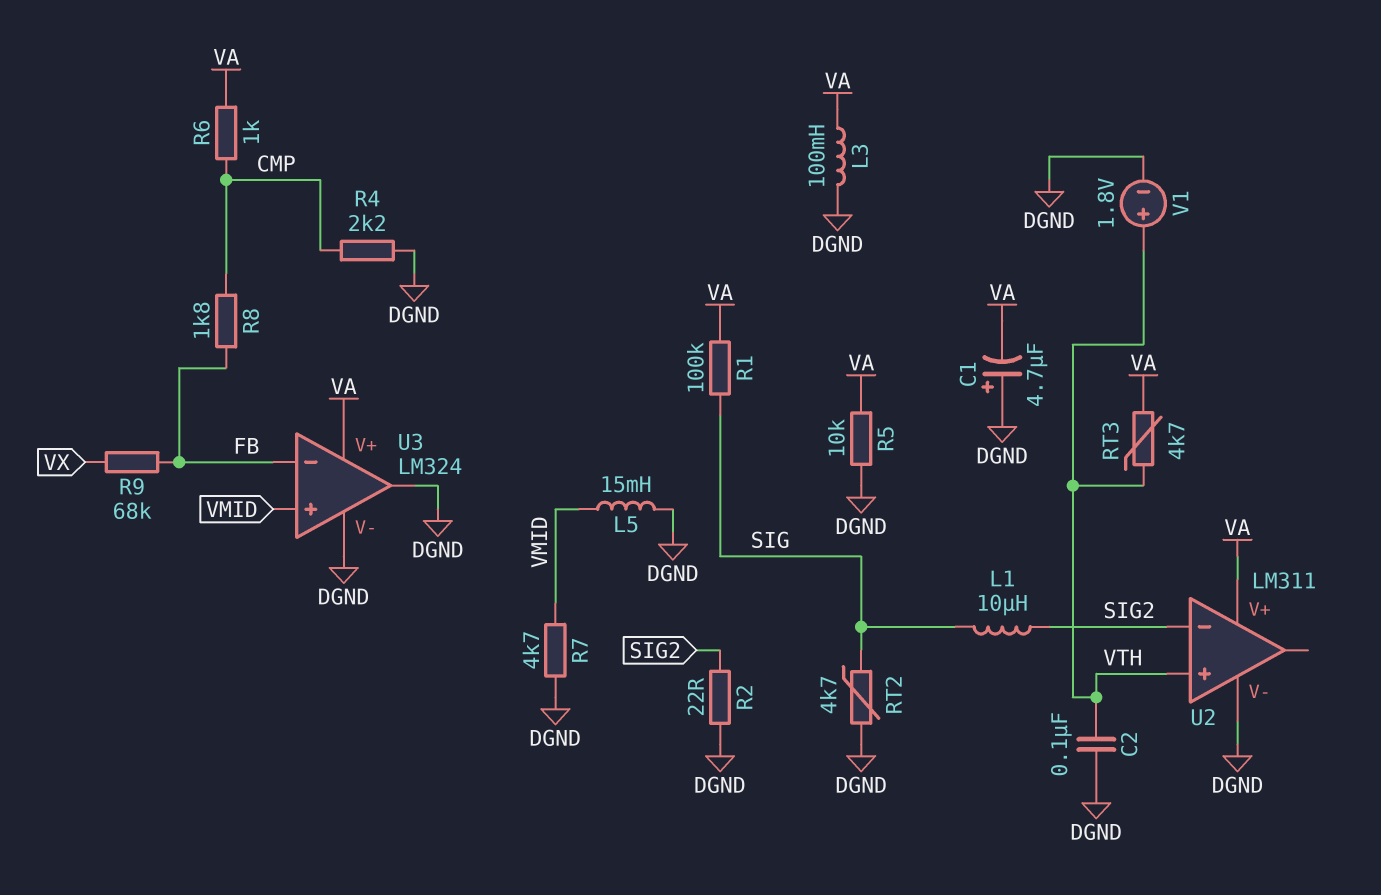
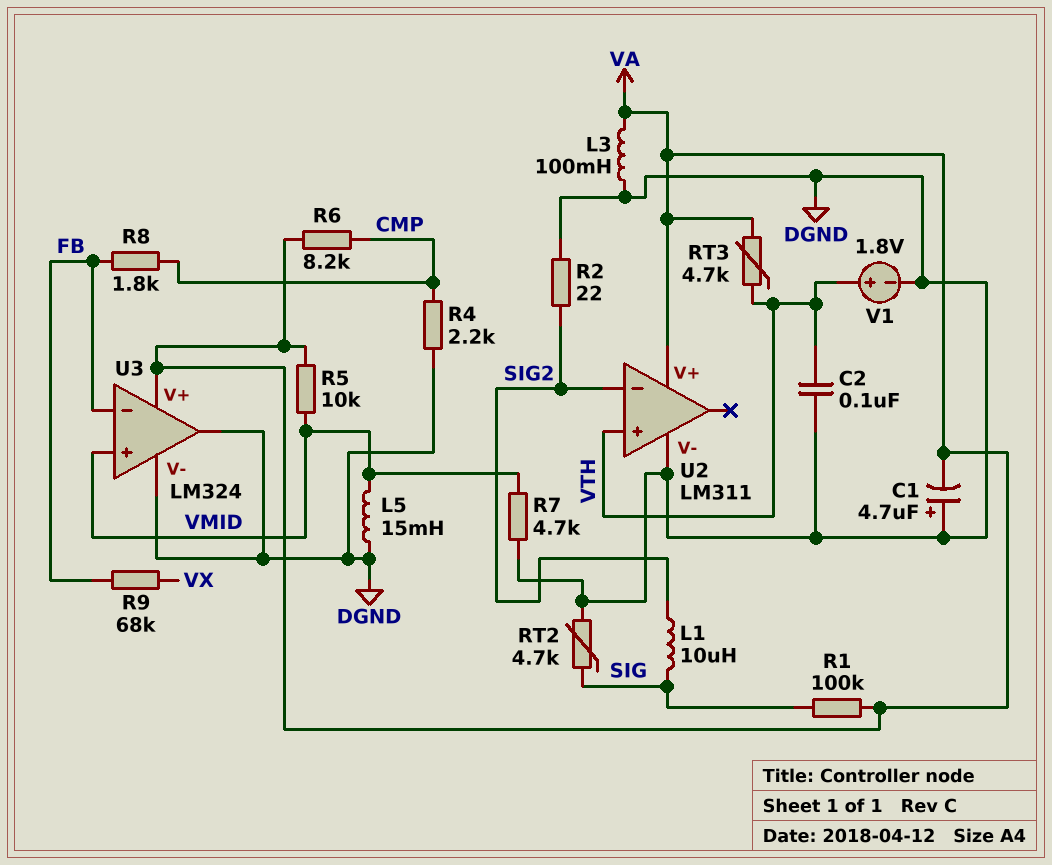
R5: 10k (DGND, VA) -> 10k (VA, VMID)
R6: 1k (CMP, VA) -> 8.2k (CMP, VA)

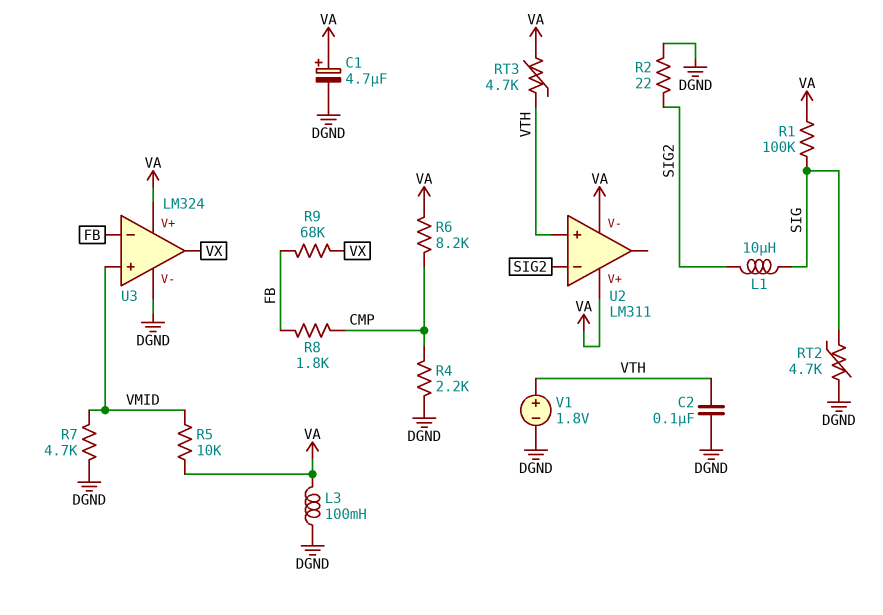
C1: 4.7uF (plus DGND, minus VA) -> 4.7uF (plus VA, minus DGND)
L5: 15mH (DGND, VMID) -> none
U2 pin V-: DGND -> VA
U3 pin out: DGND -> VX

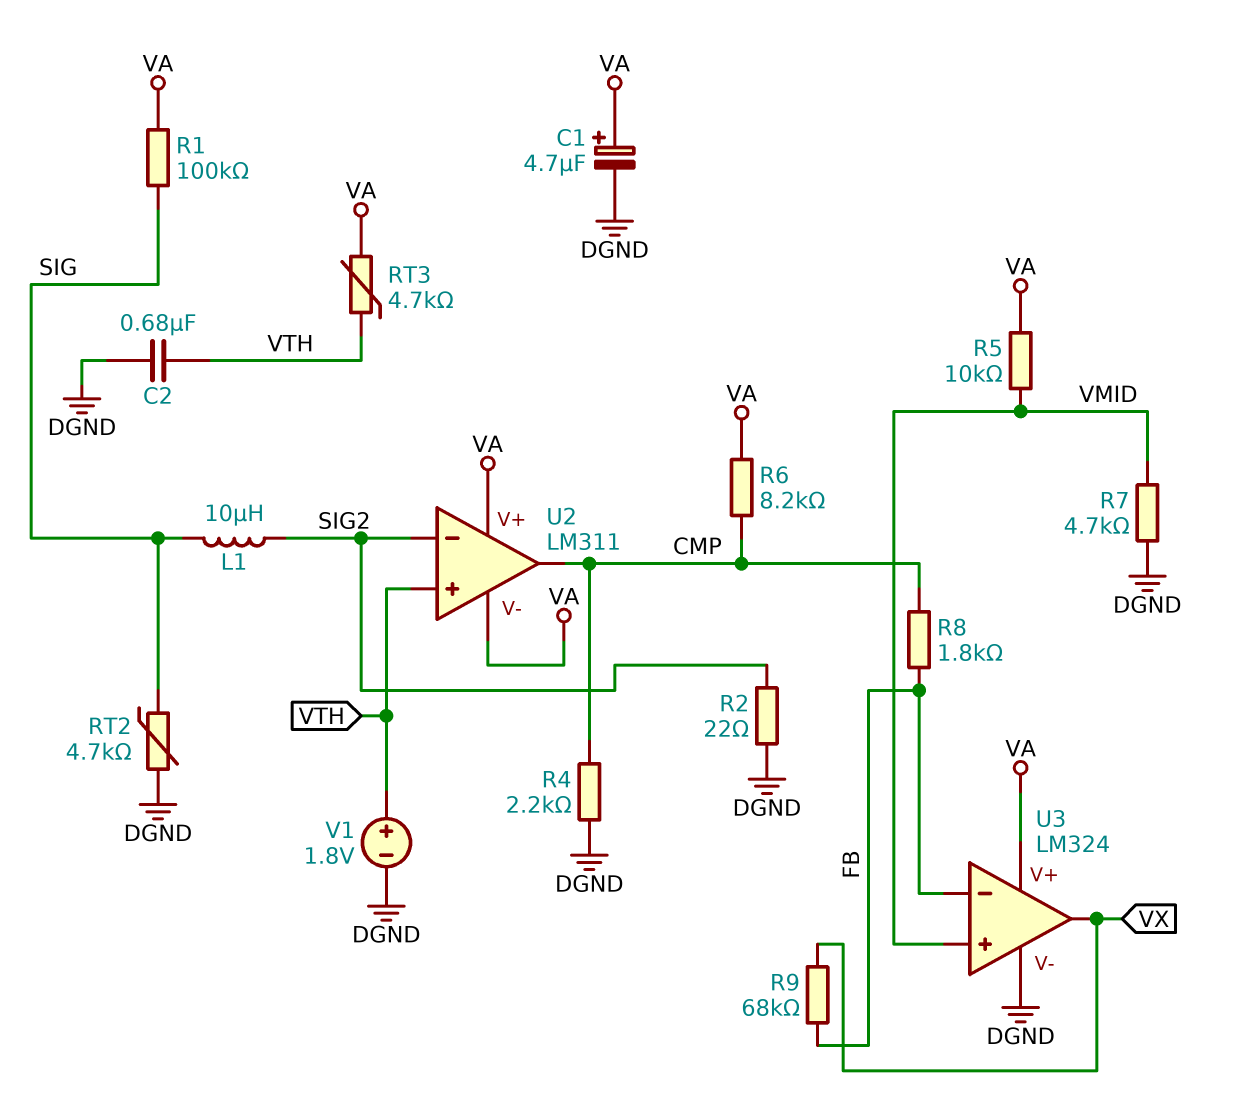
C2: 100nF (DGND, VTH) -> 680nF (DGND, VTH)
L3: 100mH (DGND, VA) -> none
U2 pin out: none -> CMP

_____

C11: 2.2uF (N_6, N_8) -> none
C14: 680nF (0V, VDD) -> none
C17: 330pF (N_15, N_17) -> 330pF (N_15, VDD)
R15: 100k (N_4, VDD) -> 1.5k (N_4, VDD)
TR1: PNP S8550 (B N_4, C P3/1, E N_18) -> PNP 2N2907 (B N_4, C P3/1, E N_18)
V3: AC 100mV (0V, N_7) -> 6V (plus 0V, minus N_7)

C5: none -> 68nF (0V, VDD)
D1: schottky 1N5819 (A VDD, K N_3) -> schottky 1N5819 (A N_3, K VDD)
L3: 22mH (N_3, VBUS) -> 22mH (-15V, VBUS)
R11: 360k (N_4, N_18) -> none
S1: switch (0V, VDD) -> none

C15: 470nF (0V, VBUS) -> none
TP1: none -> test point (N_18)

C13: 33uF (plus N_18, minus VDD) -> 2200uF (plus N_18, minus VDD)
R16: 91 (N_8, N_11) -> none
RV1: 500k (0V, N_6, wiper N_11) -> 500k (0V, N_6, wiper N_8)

_____

▸ **WORK ORDER**
Take only the lines above from the one that has "R5: 10k (DGND, VA) -> 10k (VA, VMID)" through the one that has "U2 pin out: none -> CMP" and reproduce them exactly, omitting any pictures.

▸ **PROBLEM SOLUTION**
R5: 10k (DGND, VA) -> 10k (VA, VMID)
R6: 1k (CMP, VA) -> 8.2k (CMP, VA)

C1: 4.7uF (plus DGND, minus VA) -> 4.7uF (plus VA, minus DGND)
L5: 15mH (DGND, VMID) -> none
U2 pin V-: DGND -> VA
U3 pin out: DGND -> VX

C2: 100nF (DGND, VTH) -> 680nF (DGND, VTH)
L3: 100mH (DGND, VA) -> none
U2 pin out: none -> CMP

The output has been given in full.